§ **Dataset content**:

——————

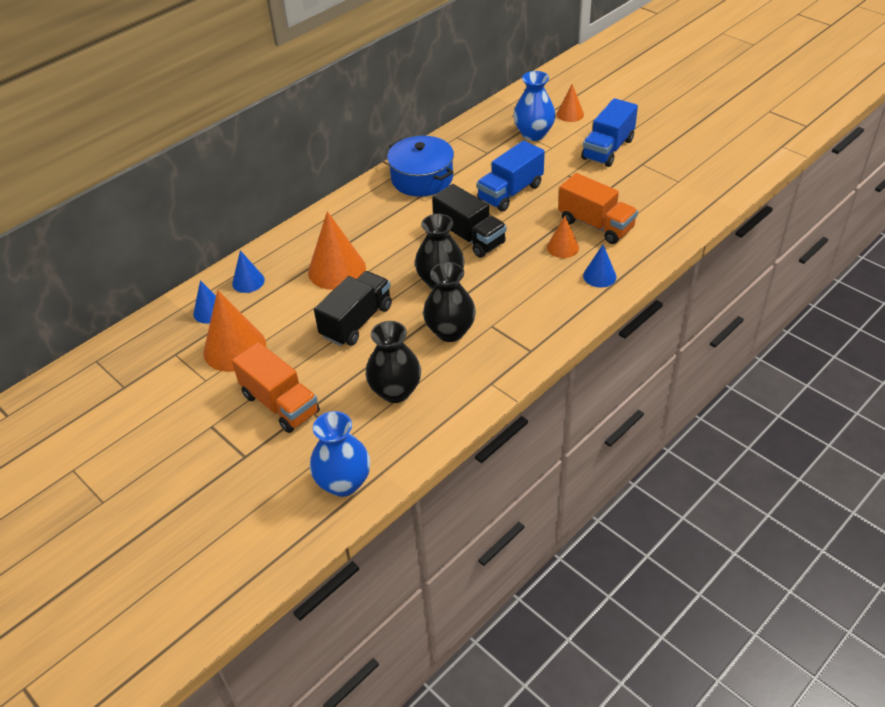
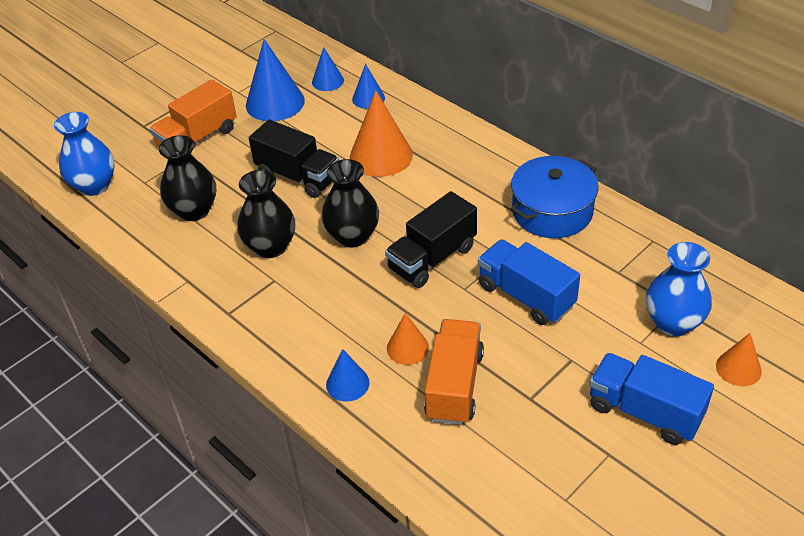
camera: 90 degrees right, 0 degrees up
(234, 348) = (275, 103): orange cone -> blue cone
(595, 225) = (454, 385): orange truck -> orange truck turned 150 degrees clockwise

——————

§ **Assigned task**: Skipping all images, output the listing exactly.

§ **Finished task**:
camera: 90 degrees right, 0 degrees up
(234, 348) = (275, 103): orange cone -> blue cone
(595, 225) = (454, 385): orange truck -> orange truck turned 150 degrees clockwise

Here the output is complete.